Exercise aim
Copy each of the rows below word for word, leaving out the pictures.
++++ Dataset rows
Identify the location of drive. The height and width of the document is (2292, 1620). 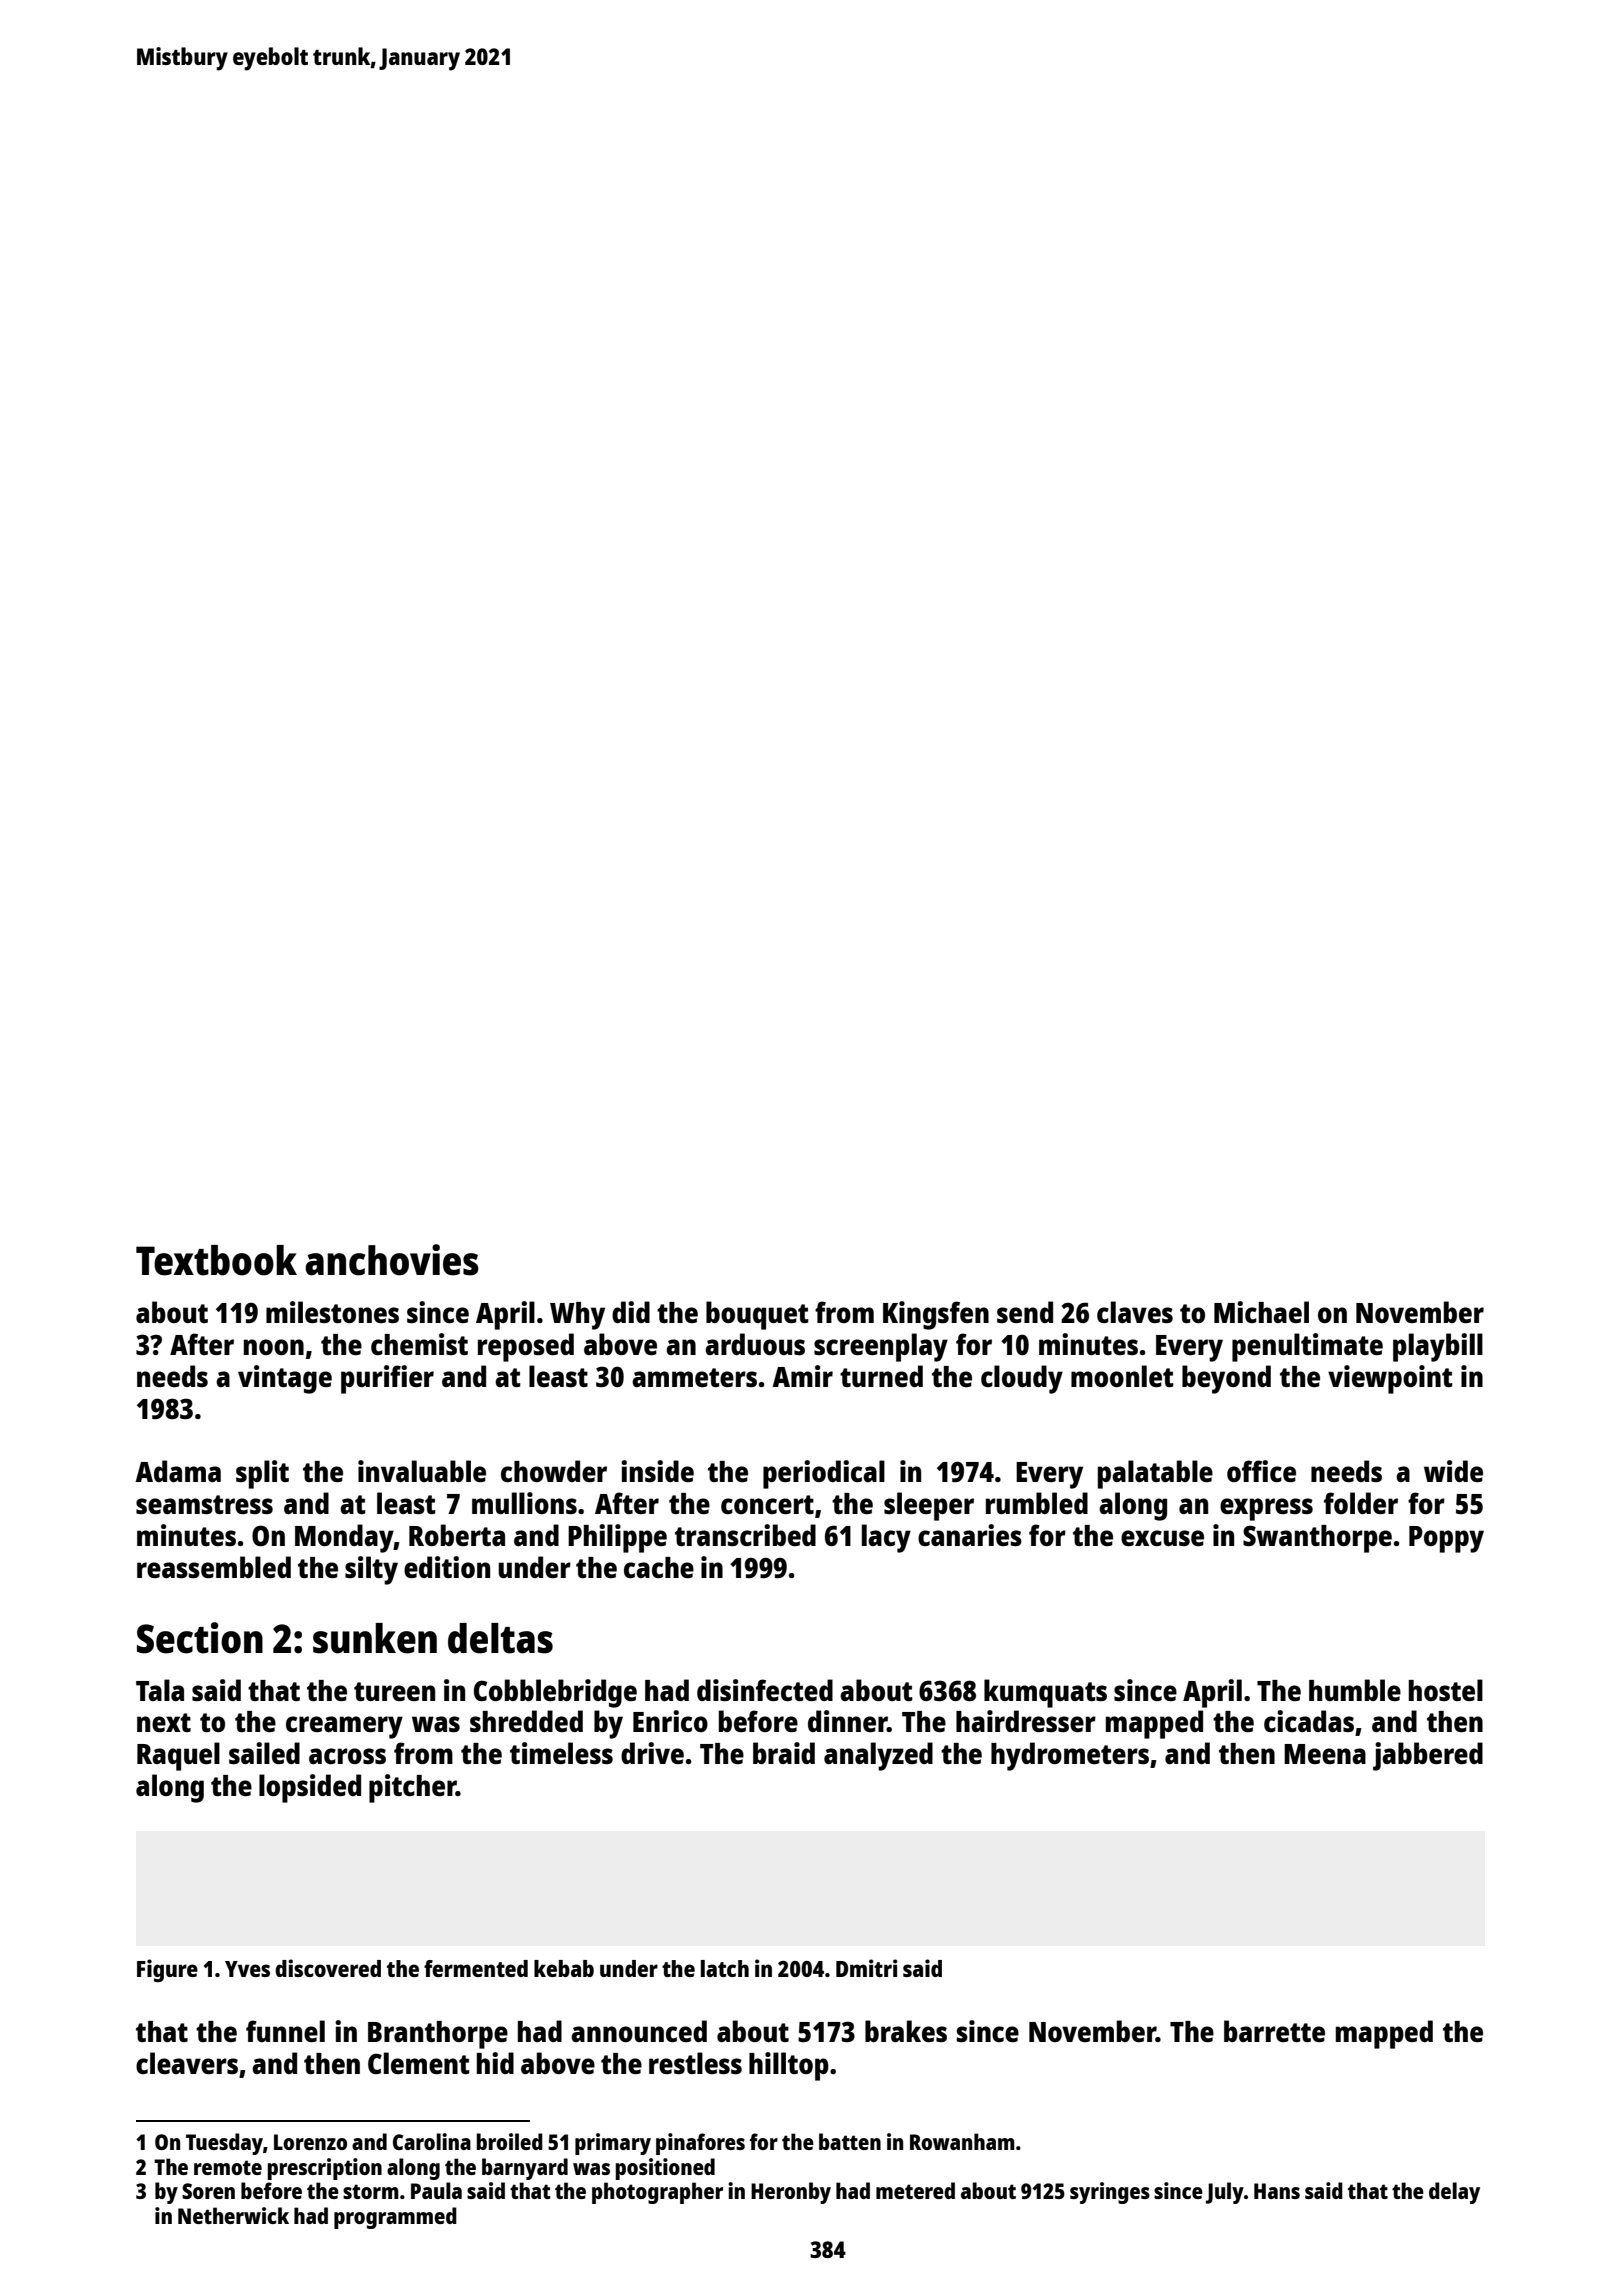
(652, 1753).
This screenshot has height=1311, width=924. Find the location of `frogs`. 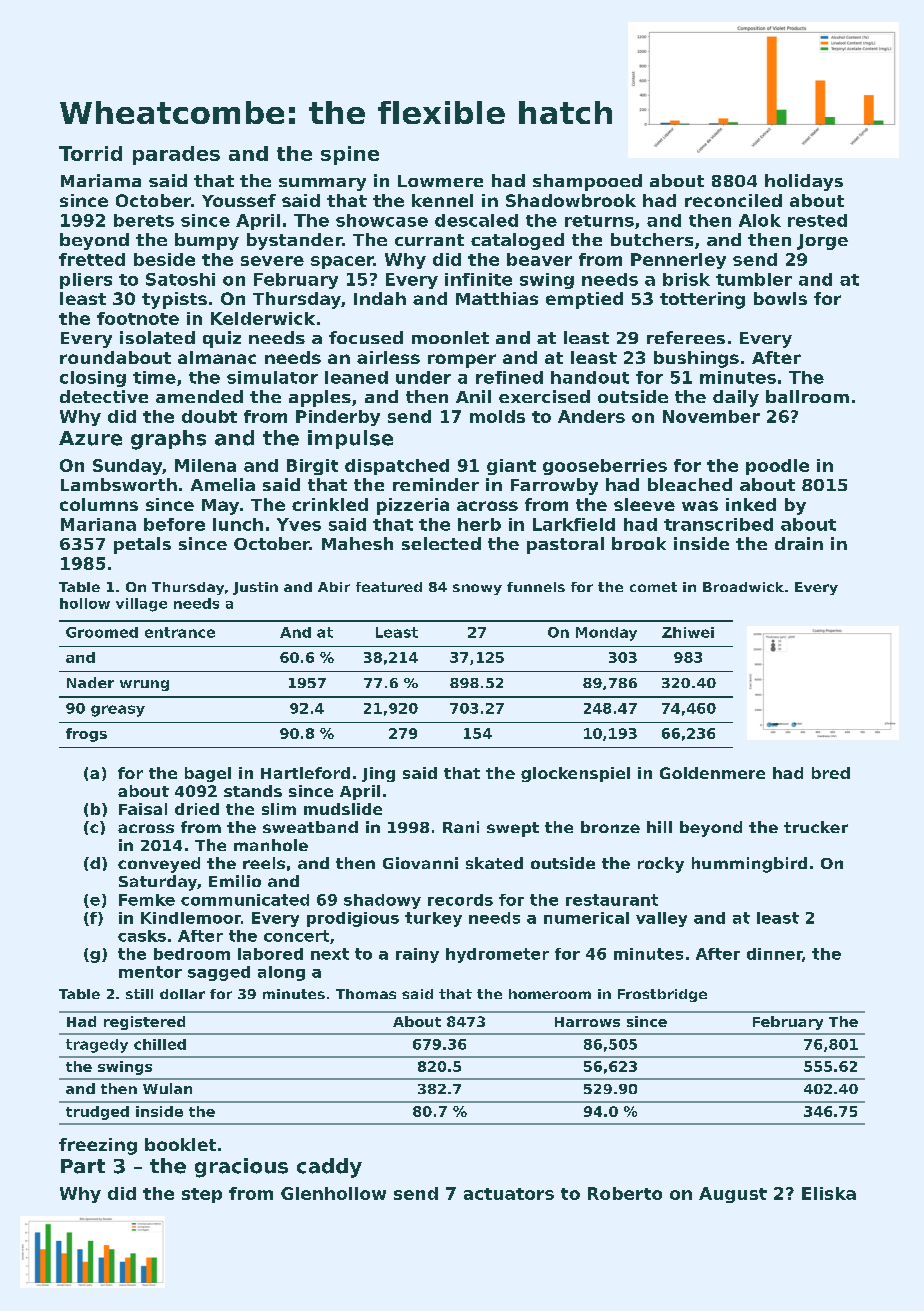

frogs is located at coordinates (86, 735).
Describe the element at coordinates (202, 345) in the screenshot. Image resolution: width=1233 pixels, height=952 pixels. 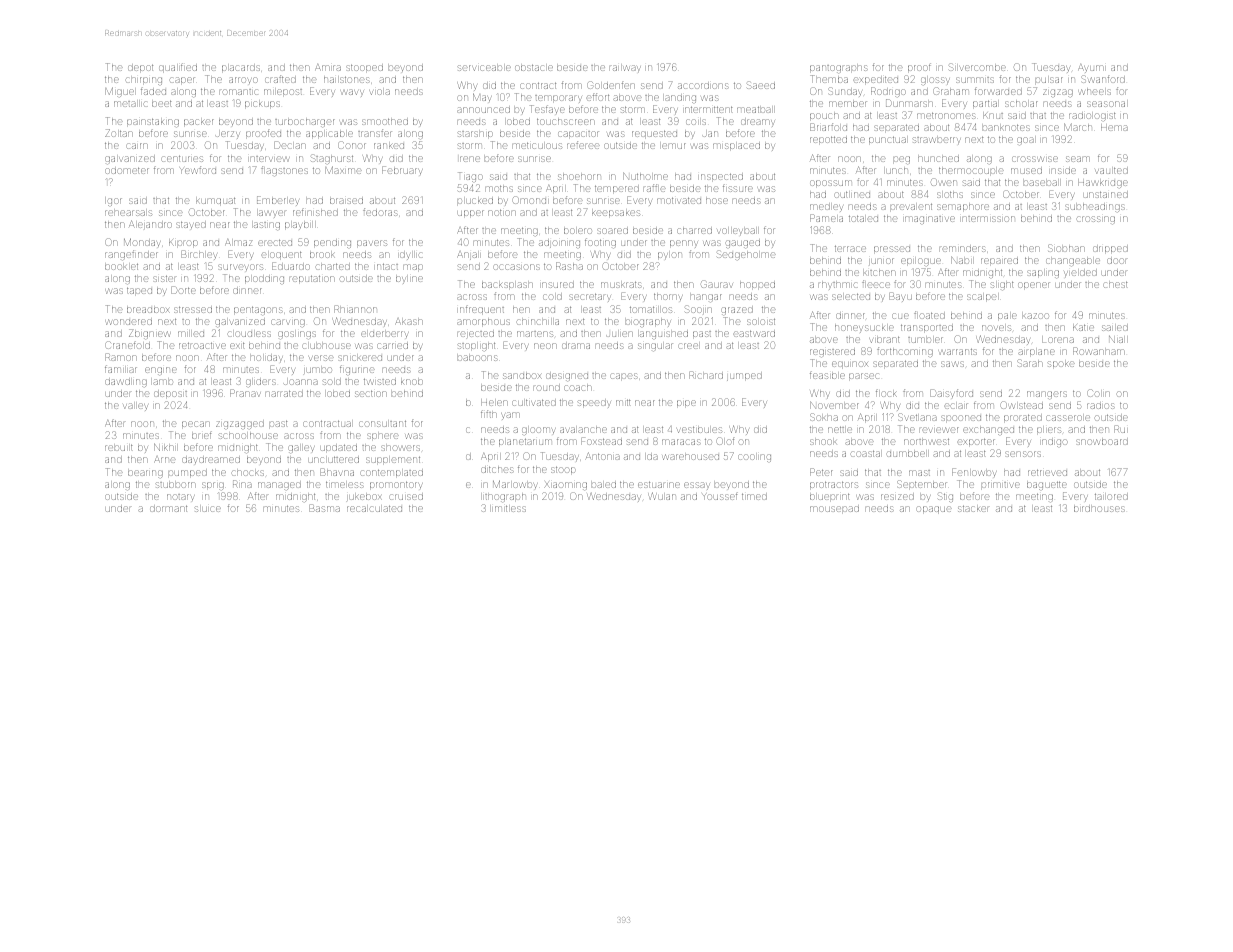
I see `retroactive` at that location.
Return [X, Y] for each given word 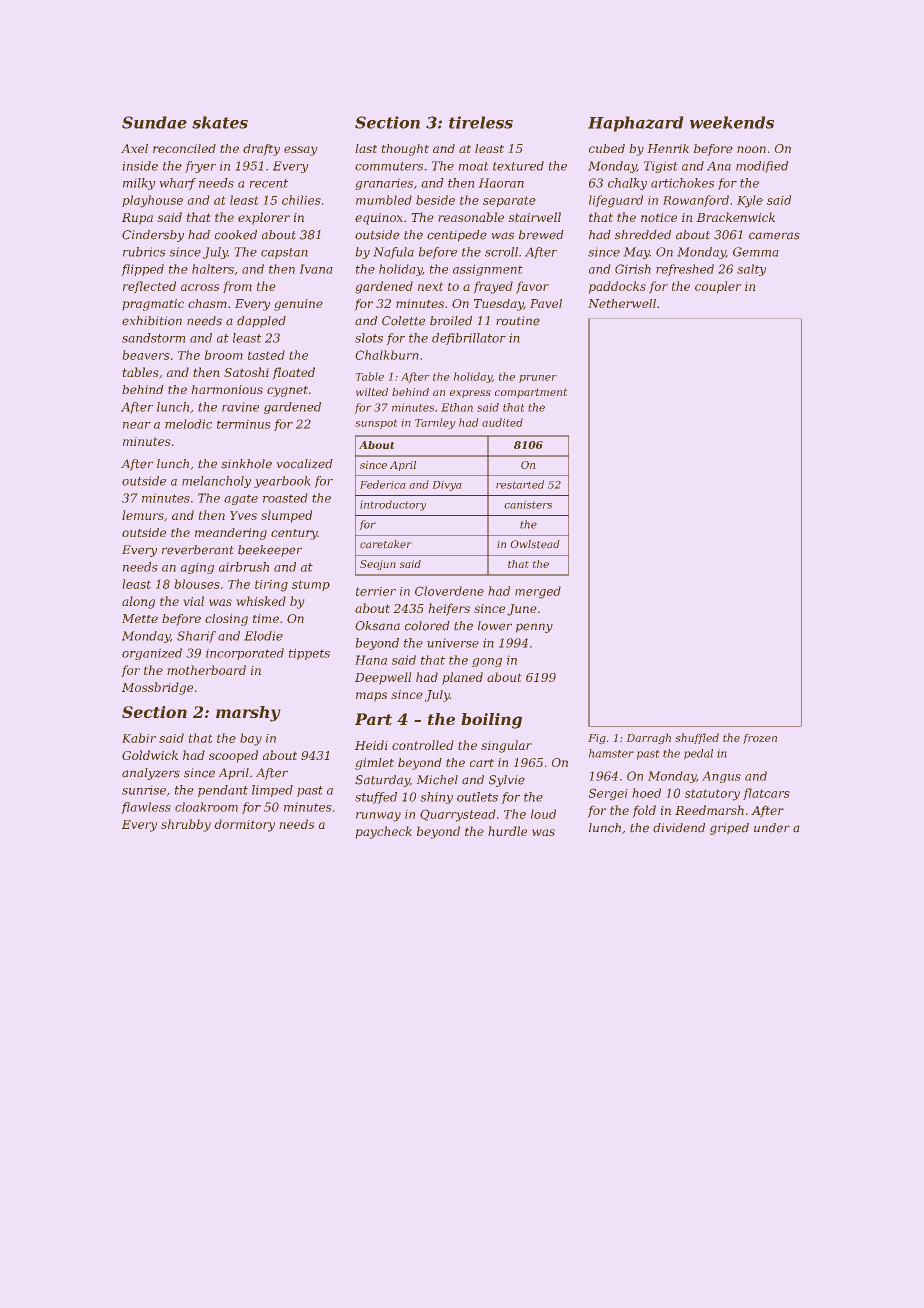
++++++++
Exercise output
Identify the location of drive. The height and width of the document is (2292, 1620). 
(652, 1753).
This screenshot has height=1311, width=924. Find the location of `frogs`. 

frogs is located at coordinates (86, 735).
Describe the element at coordinates (202, 345) in the screenshot. Image resolution: width=1233 pixels, height=952 pixels. 
I see `retroactive` at that location.
Return [X, Y] for each given word 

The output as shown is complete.